* _What you should do_
Please copy, exactly as they appear below, the lines from the one containing "camera: 55 degrees right, 5 degrees down" through the one containing "(494, 463) = (265, 381): grey".
(Data shown begins)
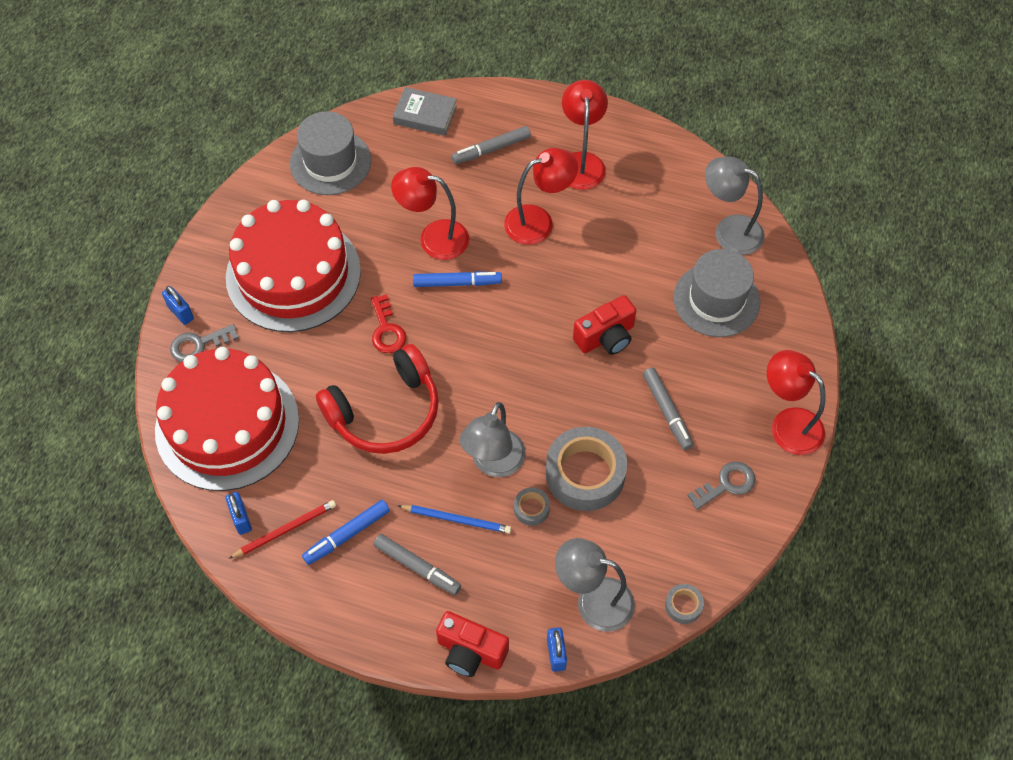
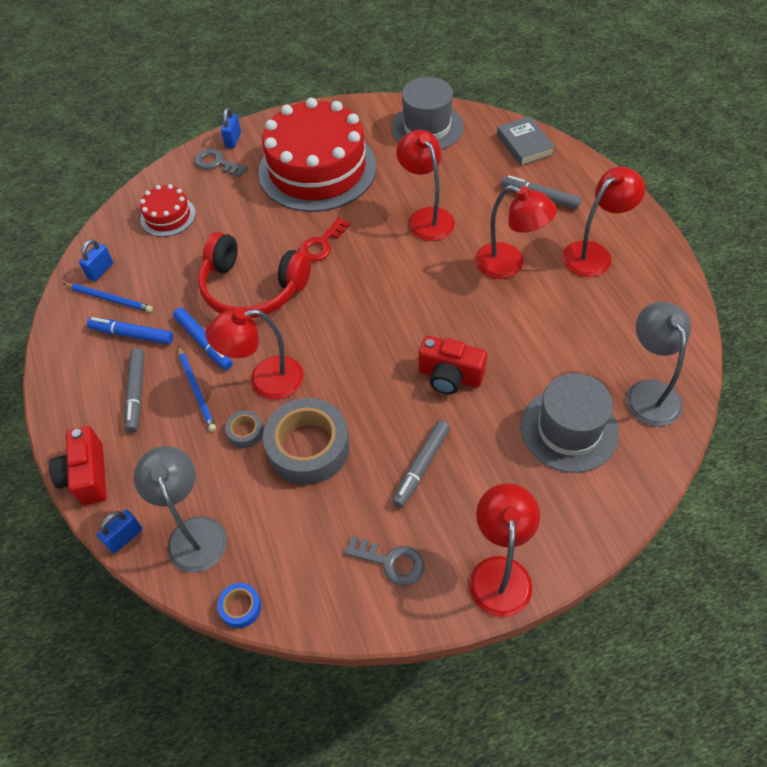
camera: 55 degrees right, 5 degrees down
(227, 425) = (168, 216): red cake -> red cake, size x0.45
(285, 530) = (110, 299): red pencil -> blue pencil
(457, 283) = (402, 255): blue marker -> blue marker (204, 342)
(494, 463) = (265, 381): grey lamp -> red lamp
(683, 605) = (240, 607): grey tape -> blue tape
(Data shown ends)
(Data shown begins)
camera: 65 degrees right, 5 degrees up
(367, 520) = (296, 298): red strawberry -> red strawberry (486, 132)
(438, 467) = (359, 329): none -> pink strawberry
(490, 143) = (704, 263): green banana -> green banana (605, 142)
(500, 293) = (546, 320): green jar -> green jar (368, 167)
(Data shown ends)
* _Expected answer_
camera: 55 degrees right, 5 degrees down
(227, 425) = (168, 216): red cake -> red cake, size x0.45
(285, 530) = (110, 299): red pencil -> blue pencil
(457, 283) = (402, 255): blue marker -> blue marker (204, 342)
(494, 463) = (265, 381): grey lamp -> red lamp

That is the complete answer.